Records for finding displayed items>

▼

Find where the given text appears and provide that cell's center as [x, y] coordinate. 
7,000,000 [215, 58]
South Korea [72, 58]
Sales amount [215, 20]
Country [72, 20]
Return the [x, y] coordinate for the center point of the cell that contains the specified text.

▲

EXERCISE INSTRUCTIONS> Pull out each line of the items above containing the string "that".

EXERCISE ANSWER>
Find where the given text appears and provide that cell's center as [x, y] coordinate. 
Return the [x, y] coordinate for the center point of the cell that contains the specified text.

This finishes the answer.